[Saved entries]
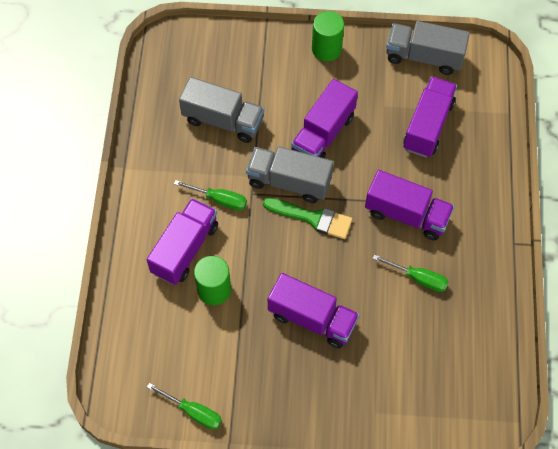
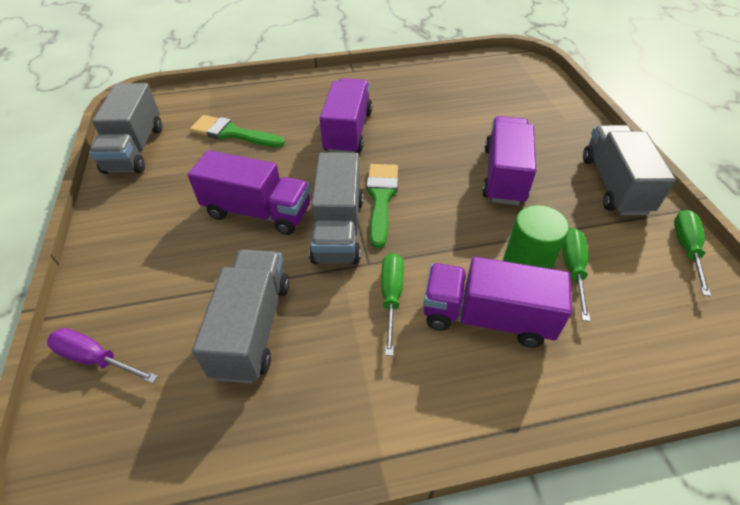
camera: 105 degrees left, 15 degrees down
(229, 45) = (95, 359): none -> purple screwdriver
(274, 401) = (614, 185): none -> grey truck
(326, 49) = (116, 235): green cylinder -> none
(418, 278) = (416, 115): green screwdriver -> green screwdriver (572, 269)
(428, 126) = (232, 133): purple truck -> green brush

**EXERCISE PROMPT**.
For each entry, copy the text exactly and leave out any image it carries.

**RESPONSE**.
camera: 105 degrees left, 15 degrees down
(229, 45) = (95, 359): none -> purple screwdriver
(274, 401) = (614, 185): none -> grey truck
(326, 49) = (116, 235): green cylinder -> none
(418, 278) = (416, 115): green screwdriver -> green screwdriver (572, 269)
(428, 126) = (232, 133): purple truck -> green brush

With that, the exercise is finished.